** Opening GIVEN RECORDS block **

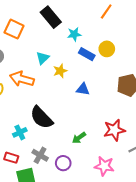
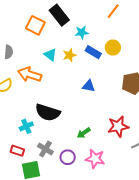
orange square: (14, 29) -> (35, 25), moved
cyan triangle: (43, 58) -> (50, 55), turned -40
yellow star: (60, 71) -> (70, 55), moved
black semicircle: (41, 118) -> (48, 112), turned -30
pink star: (104, 166) -> (95, 159), moved

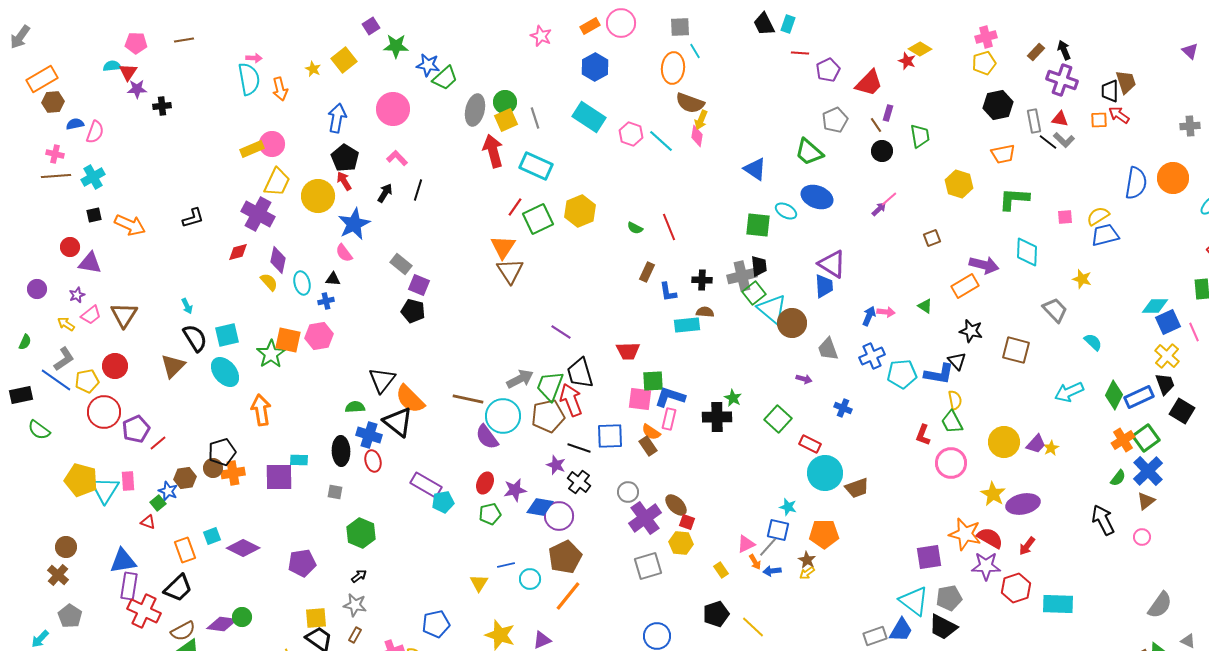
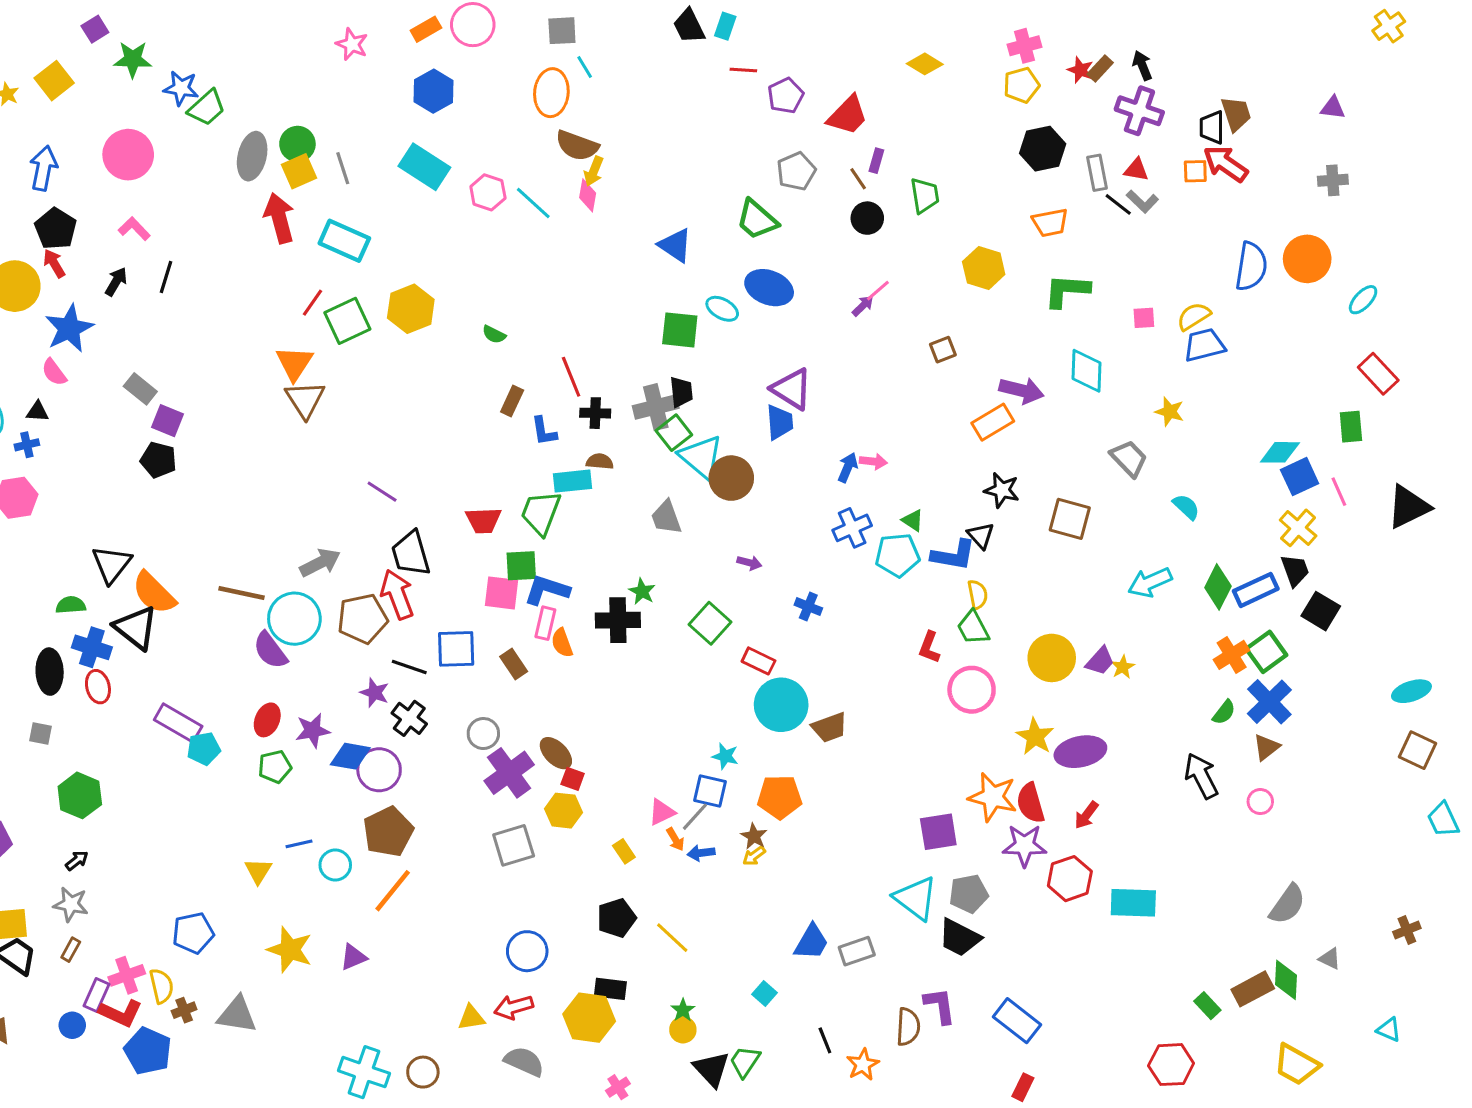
purple triangle: (1190, 51) -> (1333, 108), moved, turned -36
red star: (907, 61) -> (1080, 70), moved
red arrow: (1119, 115) -> (1226, 164), size x1.4
red line: (669, 227) -> (571, 377), moved
green triangle: (925, 306) -> (913, 520), moved
gray trapezoid: (828, 349) -> (666, 517), moved
green trapezoid: (550, 386) -> (541, 513), moved
orange semicircle: (651, 432) -> (562, 643), moved, turned 36
red semicircle: (990, 538) -> (1031, 803), turned -136
blue trapezoid: (901, 630) -> (811, 942), moved

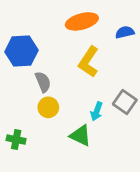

** Closing GIVEN RECORDS block **

** YOUR ASSIGNMENT **
Your answer must be an exact copy of the entries above, with no pictures in it.

** TASK SOLUTION **
orange square: (14, 29) -> (35, 25), moved
cyan triangle: (43, 58) -> (50, 55), turned -40
yellow star: (60, 71) -> (70, 55), moved
black semicircle: (41, 118) -> (48, 112), turned -30
pink star: (104, 166) -> (95, 159), moved

purple triangle: (1190, 51) -> (1333, 108), moved, turned -36
red star: (907, 61) -> (1080, 70), moved
red arrow: (1119, 115) -> (1226, 164), size x1.4
red line: (669, 227) -> (571, 377), moved
green triangle: (925, 306) -> (913, 520), moved
gray trapezoid: (828, 349) -> (666, 517), moved
green trapezoid: (550, 386) -> (541, 513), moved
orange semicircle: (651, 432) -> (562, 643), moved, turned 36
red semicircle: (990, 538) -> (1031, 803), turned -136
blue trapezoid: (901, 630) -> (811, 942), moved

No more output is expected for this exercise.